● Records for this task:
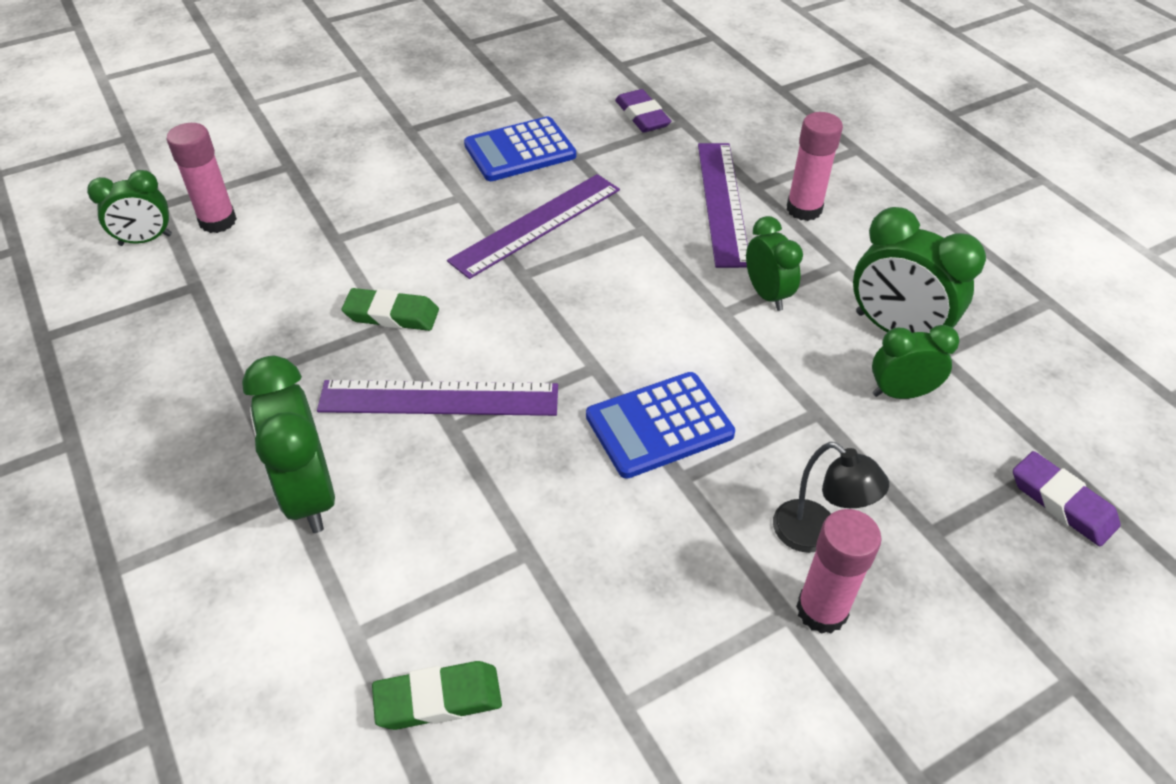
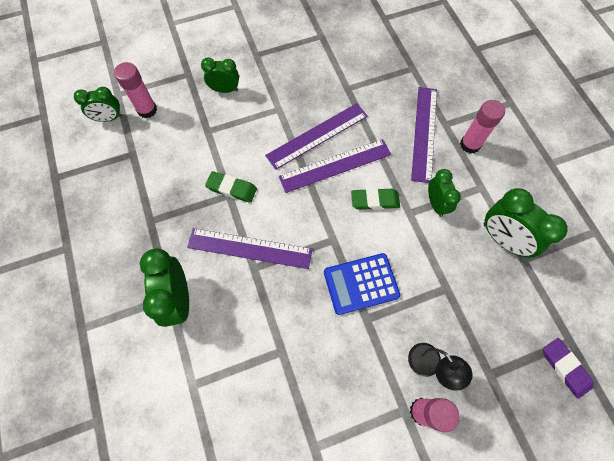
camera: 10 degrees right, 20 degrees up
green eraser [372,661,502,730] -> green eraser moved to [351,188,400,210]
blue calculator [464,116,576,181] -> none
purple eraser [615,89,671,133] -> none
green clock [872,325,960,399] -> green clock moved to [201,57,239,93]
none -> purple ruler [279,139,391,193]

● The problem:
Search the entries for "eraser" and show every line that has it.

● Answer to this exercise:
green eraser [372,661,502,730] -> green eraser moved to [351,188,400,210]
purple eraser [615,89,671,133] -> none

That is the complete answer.